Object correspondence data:
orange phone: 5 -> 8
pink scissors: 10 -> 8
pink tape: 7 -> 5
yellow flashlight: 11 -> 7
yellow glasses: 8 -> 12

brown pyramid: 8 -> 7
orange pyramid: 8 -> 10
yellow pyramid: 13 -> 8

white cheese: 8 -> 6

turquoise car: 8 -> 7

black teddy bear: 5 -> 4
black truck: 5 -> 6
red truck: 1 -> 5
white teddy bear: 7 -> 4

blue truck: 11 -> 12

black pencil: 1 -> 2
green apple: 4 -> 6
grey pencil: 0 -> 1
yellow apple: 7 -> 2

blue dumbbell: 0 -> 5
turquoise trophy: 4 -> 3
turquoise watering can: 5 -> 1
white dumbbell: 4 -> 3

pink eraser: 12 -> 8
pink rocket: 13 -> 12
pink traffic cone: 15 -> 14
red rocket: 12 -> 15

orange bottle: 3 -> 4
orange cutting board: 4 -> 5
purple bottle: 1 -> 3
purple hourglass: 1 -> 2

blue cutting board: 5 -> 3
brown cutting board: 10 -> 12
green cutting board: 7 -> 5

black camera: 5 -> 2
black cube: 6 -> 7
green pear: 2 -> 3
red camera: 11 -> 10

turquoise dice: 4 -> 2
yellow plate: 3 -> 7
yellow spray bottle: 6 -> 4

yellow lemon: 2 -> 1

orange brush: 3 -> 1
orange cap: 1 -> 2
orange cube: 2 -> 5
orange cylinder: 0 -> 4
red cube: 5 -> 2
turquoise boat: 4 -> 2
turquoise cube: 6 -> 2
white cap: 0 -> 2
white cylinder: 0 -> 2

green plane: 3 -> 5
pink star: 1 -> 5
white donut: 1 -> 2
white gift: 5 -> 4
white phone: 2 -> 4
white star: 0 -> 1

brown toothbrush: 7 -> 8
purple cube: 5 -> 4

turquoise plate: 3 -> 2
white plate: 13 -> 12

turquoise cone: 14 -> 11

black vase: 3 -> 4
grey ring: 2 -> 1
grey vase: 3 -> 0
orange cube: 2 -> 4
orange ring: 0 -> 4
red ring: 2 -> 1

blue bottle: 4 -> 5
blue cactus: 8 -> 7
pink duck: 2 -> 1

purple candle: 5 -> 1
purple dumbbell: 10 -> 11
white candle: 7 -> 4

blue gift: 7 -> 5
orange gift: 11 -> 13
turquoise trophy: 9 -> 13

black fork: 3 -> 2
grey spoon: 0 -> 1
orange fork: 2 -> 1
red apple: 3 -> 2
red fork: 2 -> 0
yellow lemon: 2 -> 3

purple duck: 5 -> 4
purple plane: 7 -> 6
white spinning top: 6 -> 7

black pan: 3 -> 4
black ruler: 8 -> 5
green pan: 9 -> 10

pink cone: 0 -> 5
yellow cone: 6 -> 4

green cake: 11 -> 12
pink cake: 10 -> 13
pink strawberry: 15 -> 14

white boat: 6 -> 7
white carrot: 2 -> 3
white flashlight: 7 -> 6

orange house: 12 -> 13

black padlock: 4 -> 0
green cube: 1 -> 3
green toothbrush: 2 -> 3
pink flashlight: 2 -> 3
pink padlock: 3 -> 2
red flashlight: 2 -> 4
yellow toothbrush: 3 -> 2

## WHAT NEEDS TO BE DONE:
Return, word for word, the lines of the data above from the line with "green pear: 2 -> 3" through the line with "red flashlight: 2 -> 4", inclusive.

## ANSWER FOR THE TASK:
green pear: 2 -> 3
red camera: 11 -> 10

turquoise dice: 4 -> 2
yellow plate: 3 -> 7
yellow spray bottle: 6 -> 4

yellow lemon: 2 -> 1

orange brush: 3 -> 1
orange cap: 1 -> 2
orange cube: 2 -> 5
orange cylinder: 0 -> 4
red cube: 5 -> 2
turquoise boat: 4 -> 2
turquoise cube: 6 -> 2
white cap: 0 -> 2
white cylinder: 0 -> 2

green plane: 3 -> 5
pink star: 1 -> 5
white donut: 1 -> 2
white gift: 5 -> 4
white phone: 2 -> 4
white star: 0 -> 1

brown toothbrush: 7 -> 8
purple cube: 5 -> 4

turquoise plate: 3 -> 2
white plate: 13 -> 12

turquoise cone: 14 -> 11

black vase: 3 -> 4
grey ring: 2 -> 1
grey vase: 3 -> 0
orange cube: 2 -> 4
orange ring: 0 -> 4
red ring: 2 -> 1

blue bottle: 4 -> 5
blue cactus: 8 -> 7
pink duck: 2 -> 1

purple candle: 5 -> 1
purple dumbbell: 10 -> 11
white candle: 7 -> 4

blue gift: 7 -> 5
orange gift: 11 -> 13
turquoise trophy: 9 -> 13

black fork: 3 -> 2
grey spoon: 0 -> 1
orange fork: 2 -> 1
red apple: 3 -> 2
red fork: 2 -> 0
yellow lemon: 2 -> 3

purple duck: 5 -> 4
purple plane: 7 -> 6
white spinning top: 6 -> 7

black pan: 3 -> 4
black ruler: 8 -> 5
green pan: 9 -> 10

pink cone: 0 -> 5
yellow cone: 6 -> 4

green cake: 11 -> 12
pink cake: 10 -> 13
pink strawberry: 15 -> 14

white boat: 6 -> 7
white carrot: 2 -> 3
white flashlight: 7 -> 6

orange house: 12 -> 13

black padlock: 4 -> 0
green cube: 1 -> 3
green toothbrush: 2 -> 3
pink flashlight: 2 -> 3
pink padlock: 3 -> 2
red flashlight: 2 -> 4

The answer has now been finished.